## [Instructions for the task]
Please repeat the lines below exactly. Begin with the line containing "(380, 337) = (604, 236): yellow" and go on through the line containing "(190, 123) = (354, 512): turquoise".

::::::::::

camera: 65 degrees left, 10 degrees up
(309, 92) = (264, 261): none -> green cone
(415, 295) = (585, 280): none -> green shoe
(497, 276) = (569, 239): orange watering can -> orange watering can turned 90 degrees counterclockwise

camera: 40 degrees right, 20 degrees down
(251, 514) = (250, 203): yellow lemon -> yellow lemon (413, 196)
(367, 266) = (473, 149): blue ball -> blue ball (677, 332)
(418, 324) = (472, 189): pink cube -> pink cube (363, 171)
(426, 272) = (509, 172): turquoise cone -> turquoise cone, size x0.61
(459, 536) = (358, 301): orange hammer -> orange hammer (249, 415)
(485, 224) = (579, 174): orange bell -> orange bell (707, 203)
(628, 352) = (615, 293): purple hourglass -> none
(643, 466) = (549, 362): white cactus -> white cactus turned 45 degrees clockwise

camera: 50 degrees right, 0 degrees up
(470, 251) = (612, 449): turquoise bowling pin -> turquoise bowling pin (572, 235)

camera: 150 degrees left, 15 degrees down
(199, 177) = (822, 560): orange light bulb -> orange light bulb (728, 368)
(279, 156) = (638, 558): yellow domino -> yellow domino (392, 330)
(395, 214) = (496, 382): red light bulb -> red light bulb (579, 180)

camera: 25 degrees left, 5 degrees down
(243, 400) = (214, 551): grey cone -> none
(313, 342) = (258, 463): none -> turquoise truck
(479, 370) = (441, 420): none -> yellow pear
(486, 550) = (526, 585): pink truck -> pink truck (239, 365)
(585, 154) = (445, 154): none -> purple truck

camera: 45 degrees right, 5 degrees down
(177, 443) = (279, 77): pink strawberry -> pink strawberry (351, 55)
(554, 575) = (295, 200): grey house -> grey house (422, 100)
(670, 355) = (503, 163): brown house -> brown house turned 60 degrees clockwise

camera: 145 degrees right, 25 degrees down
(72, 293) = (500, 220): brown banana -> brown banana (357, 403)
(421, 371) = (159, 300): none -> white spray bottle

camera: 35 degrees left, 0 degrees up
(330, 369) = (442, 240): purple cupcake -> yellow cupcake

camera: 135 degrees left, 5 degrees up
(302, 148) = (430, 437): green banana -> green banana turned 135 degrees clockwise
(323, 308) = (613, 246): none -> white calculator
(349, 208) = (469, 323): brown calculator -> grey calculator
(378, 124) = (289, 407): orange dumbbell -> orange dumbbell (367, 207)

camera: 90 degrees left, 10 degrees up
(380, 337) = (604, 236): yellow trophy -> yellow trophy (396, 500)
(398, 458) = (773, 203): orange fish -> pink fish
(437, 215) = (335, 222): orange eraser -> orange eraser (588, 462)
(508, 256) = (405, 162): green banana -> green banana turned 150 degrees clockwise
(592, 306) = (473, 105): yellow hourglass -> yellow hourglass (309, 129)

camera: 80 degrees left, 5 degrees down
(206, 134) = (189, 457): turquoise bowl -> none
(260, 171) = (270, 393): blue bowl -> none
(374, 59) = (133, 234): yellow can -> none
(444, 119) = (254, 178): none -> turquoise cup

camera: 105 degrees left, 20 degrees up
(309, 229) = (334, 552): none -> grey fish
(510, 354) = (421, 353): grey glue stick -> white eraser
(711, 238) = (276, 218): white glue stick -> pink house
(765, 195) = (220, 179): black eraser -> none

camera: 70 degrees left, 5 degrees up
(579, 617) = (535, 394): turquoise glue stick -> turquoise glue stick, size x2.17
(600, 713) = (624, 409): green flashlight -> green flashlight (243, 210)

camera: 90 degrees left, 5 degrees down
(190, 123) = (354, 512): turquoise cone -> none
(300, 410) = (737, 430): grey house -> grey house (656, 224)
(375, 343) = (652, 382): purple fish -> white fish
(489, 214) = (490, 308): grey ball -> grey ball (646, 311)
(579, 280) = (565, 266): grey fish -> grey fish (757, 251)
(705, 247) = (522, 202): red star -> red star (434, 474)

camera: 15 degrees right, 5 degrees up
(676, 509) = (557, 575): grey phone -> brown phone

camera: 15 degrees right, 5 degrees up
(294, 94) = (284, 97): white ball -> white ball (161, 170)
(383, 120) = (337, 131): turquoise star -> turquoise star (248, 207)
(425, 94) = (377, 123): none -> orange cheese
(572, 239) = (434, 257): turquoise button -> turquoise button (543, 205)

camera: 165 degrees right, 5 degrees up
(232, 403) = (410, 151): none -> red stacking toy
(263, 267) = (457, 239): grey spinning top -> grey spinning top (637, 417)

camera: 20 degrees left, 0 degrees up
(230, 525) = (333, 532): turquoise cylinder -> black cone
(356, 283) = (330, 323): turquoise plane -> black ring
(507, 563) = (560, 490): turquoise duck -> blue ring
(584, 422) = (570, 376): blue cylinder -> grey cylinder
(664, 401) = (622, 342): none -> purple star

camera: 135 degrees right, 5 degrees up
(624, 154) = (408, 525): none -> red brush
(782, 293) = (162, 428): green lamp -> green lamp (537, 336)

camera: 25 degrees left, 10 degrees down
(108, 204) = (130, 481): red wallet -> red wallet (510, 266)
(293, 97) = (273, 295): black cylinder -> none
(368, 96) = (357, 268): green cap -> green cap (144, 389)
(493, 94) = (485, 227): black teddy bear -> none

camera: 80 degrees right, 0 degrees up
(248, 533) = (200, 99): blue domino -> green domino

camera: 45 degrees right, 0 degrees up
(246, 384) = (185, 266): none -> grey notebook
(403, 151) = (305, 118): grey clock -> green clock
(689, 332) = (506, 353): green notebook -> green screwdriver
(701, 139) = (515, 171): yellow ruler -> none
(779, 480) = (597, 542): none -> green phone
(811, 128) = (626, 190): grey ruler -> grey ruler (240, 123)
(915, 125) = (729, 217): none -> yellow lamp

::::::::::

## [Response to the exercise]
(380, 337) = (604, 236): yellow trophy -> yellow trophy (396, 500)
(398, 458) = (773, 203): orange fish -> pink fish
(437, 215) = (335, 222): orange eraser -> orange eraser (588, 462)
(508, 256) = (405, 162): green banana -> green banana turned 150 degrees clockwise
(592, 306) = (473, 105): yellow hourglass -> yellow hourglass (309, 129)

camera: 80 degrees left, 5 degrees down
(206, 134) = (189, 457): turquoise bowl -> none
(260, 171) = (270, 393): blue bowl -> none
(374, 59) = (133, 234): yellow can -> none
(444, 119) = (254, 178): none -> turquoise cup

camera: 105 degrees left, 20 degrees up
(309, 229) = (334, 552): none -> grey fish
(510, 354) = (421, 353): grey glue stick -> white eraser
(711, 238) = (276, 218): white glue stick -> pink house
(765, 195) = (220, 179): black eraser -> none

camera: 70 degrees left, 5 degrees up
(579, 617) = (535, 394): turquoise glue stick -> turquoise glue stick, size x2.17
(600, 713) = (624, 409): green flashlight -> green flashlight (243, 210)

camera: 90 degrees left, 5 degrees down
(190, 123) = (354, 512): turquoise cone -> none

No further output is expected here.